**EXERCISE MATERIAL:**
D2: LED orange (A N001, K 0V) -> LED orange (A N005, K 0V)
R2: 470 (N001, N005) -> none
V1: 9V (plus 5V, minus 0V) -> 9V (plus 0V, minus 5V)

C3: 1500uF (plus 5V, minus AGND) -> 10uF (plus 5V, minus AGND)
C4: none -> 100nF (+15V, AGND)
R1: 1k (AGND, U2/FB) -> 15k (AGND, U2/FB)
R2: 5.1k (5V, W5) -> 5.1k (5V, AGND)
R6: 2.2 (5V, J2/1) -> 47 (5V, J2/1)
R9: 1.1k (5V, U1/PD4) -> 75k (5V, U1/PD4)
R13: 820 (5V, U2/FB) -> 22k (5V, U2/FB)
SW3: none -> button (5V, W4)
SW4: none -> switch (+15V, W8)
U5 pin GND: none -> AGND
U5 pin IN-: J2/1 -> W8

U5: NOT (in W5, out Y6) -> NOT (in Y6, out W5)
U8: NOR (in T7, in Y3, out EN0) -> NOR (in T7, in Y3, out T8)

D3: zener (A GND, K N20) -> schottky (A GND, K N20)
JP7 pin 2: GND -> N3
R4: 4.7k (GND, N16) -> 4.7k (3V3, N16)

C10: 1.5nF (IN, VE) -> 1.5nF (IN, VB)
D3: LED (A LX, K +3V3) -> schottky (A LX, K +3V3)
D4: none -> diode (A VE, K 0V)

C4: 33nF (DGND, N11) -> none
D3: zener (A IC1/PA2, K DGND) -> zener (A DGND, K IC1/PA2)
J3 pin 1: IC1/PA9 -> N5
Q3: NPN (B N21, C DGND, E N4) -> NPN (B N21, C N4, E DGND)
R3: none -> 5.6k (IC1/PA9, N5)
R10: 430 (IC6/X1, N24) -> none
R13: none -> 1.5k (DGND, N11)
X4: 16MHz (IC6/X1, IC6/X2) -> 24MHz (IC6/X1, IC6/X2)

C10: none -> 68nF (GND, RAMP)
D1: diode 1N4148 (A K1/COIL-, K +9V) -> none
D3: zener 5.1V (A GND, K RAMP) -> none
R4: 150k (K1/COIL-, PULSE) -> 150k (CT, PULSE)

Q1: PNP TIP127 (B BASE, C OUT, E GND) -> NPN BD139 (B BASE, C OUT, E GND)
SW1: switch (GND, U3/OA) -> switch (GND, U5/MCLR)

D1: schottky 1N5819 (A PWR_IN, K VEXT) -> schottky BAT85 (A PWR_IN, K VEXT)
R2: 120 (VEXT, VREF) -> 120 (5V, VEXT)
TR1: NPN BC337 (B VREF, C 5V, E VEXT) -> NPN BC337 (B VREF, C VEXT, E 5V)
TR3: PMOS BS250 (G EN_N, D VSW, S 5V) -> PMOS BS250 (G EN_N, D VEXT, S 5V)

**WHAT IS BEING ASKED:**
Extract every record and return it verbatim.

**TASK OUTPUT:**
D2: LED orange (A N001, K 0V) -> LED orange (A N005, K 0V)
R2: 470 (N001, N005) -> none
V1: 9V (plus 5V, minus 0V) -> 9V (plus 0V, minus 5V)

C3: 1500uF (plus 5V, minus AGND) -> 10uF (plus 5V, minus AGND)
C4: none -> 100nF (+15V, AGND)
R1: 1k (AGND, U2/FB) -> 15k (AGND, U2/FB)
R2: 5.1k (5V, W5) -> 5.1k (5V, AGND)
R6: 2.2 (5V, J2/1) -> 47 (5V, J2/1)
R9: 1.1k (5V, U1/PD4) -> 75k (5V, U1/PD4)
R13: 820 (5V, U2/FB) -> 22k (5V, U2/FB)
SW3: none -> button (5V, W4)
SW4: none -> switch (+15V, W8)
U5 pin GND: none -> AGND
U5 pin IN-: J2/1 -> W8

U5: NOT (in W5, out Y6) -> NOT (in Y6, out W5)
U8: NOR (in T7, in Y3, out EN0) -> NOR (in T7, in Y3, out T8)

D3: zener (A GND, K N20) -> schottky (A GND, K N20)
JP7 pin 2: GND -> N3
R4: 4.7k (GND, N16) -> 4.7k (3V3, N16)

C10: 1.5nF (IN, VE) -> 1.5nF (IN, VB)
D3: LED (A LX, K +3V3) -> schottky (A LX, K +3V3)
D4: none -> diode (A VE, K 0V)

C4: 33nF (DGND, N11) -> none
D3: zener (A IC1/PA2, K DGND) -> zener (A DGND, K IC1/PA2)
J3 pin 1: IC1/PA9 -> N5
Q3: NPN (B N21, C DGND, E N4) -> NPN (B N21, C N4, E DGND)
R3: none -> 5.6k (IC1/PA9, N5)
R10: 430 (IC6/X1, N24) -> none
R13: none -> 1.5k (DGND, N11)
X4: 16MHz (IC6/X1, IC6/X2) -> 24MHz (IC6/X1, IC6/X2)

C10: none -> 68nF (GND, RAMP)
D1: diode 1N4148 (A K1/COIL-, K +9V) -> none
D3: zener 5.1V (A GND, K RAMP) -> none
R4: 150k (K1/COIL-, PULSE) -> 150k (CT, PULSE)

Q1: PNP TIP127 (B BASE, C OUT, E GND) -> NPN BD139 (B BASE, C OUT, E GND)
SW1: switch (GND, U3/OA) -> switch (GND, U5/MCLR)

D1: schottky 1N5819 (A PWR_IN, K VEXT) -> schottky BAT85 (A PWR_IN, K VEXT)
R2: 120 (VEXT, VREF) -> 120 (5V, VEXT)
TR1: NPN BC337 (B VREF, C 5V, E VEXT) -> NPN BC337 (B VREF, C VEXT, E 5V)
TR3: PMOS BS250 (G EN_N, D VSW, S 5V) -> PMOS BS250 (G EN_N, D VEXT, S 5V)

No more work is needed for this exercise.